BEGIN Records to use
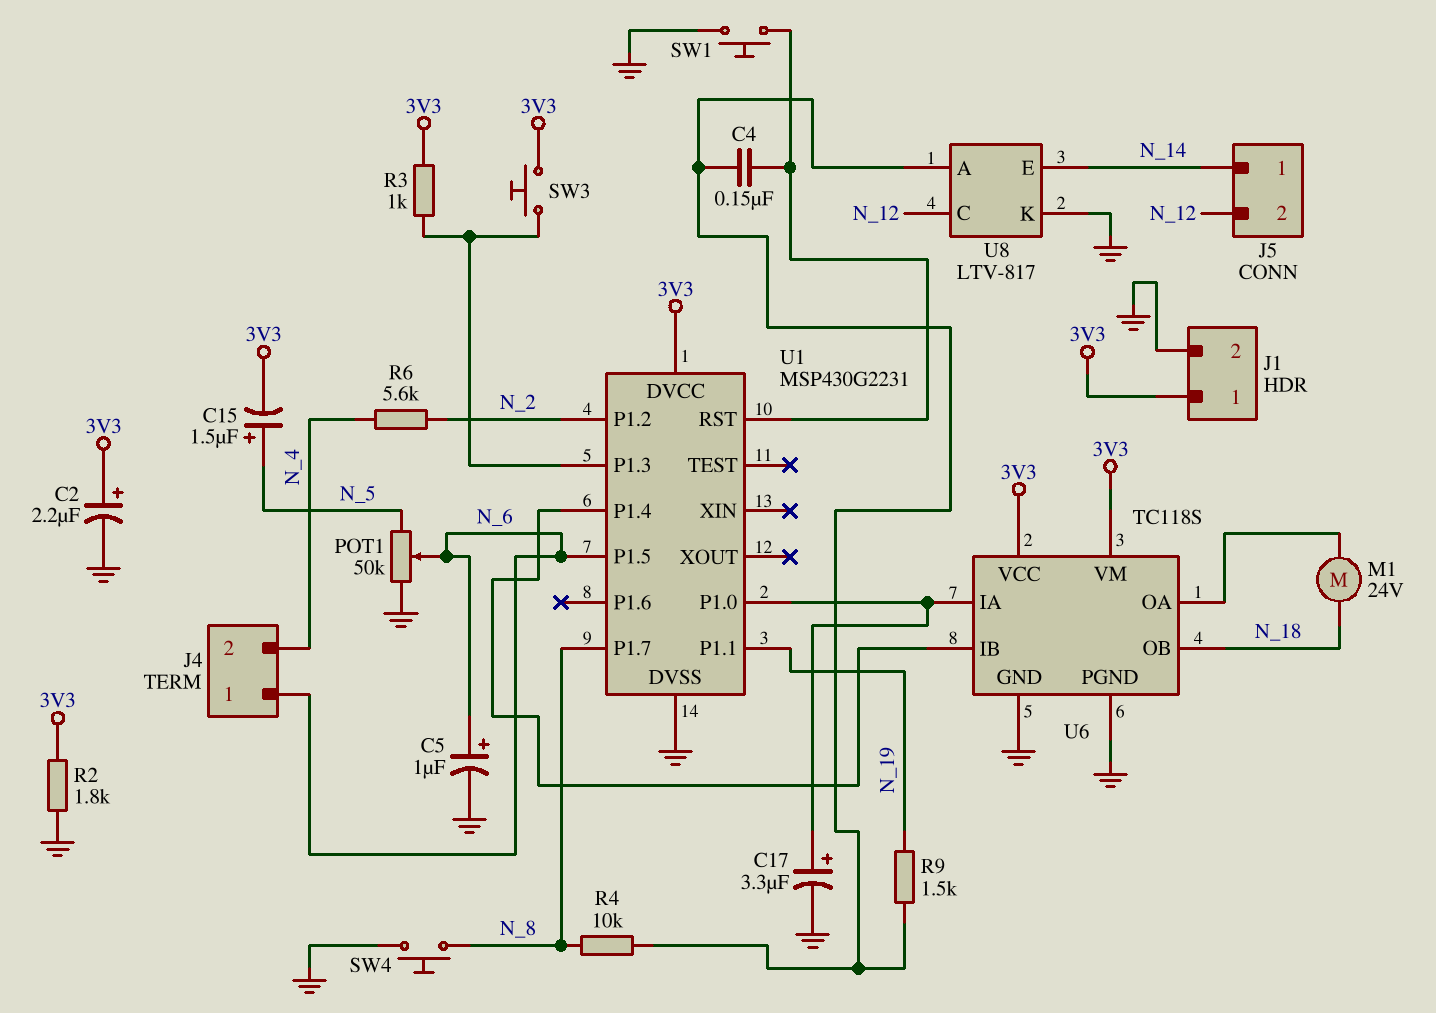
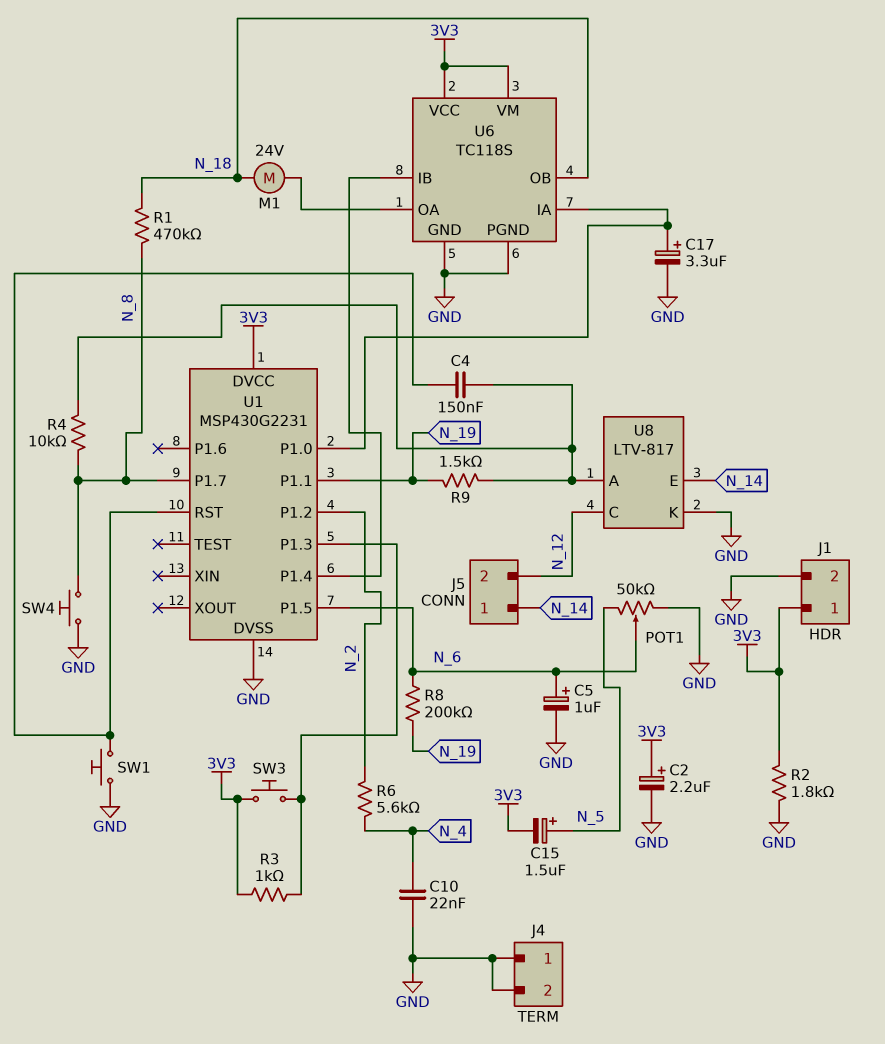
C10: none -> 22nF (GND, N_4)
J4 pin 1: N_6 -> GND
J4 pin 2: N_4 -> GND
R1: none -> 470k (N_8, N_18)
R8: none -> 200k (N_6, N_19)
END Records to use
From the line containing "J4 pin 2: N_4 -> GND" to the last line above, repeat every line exactly and nothing else.

J4 pin 2: N_4 -> GND
R1: none -> 470k (N_8, N_18)
R8: none -> 200k (N_6, N_19)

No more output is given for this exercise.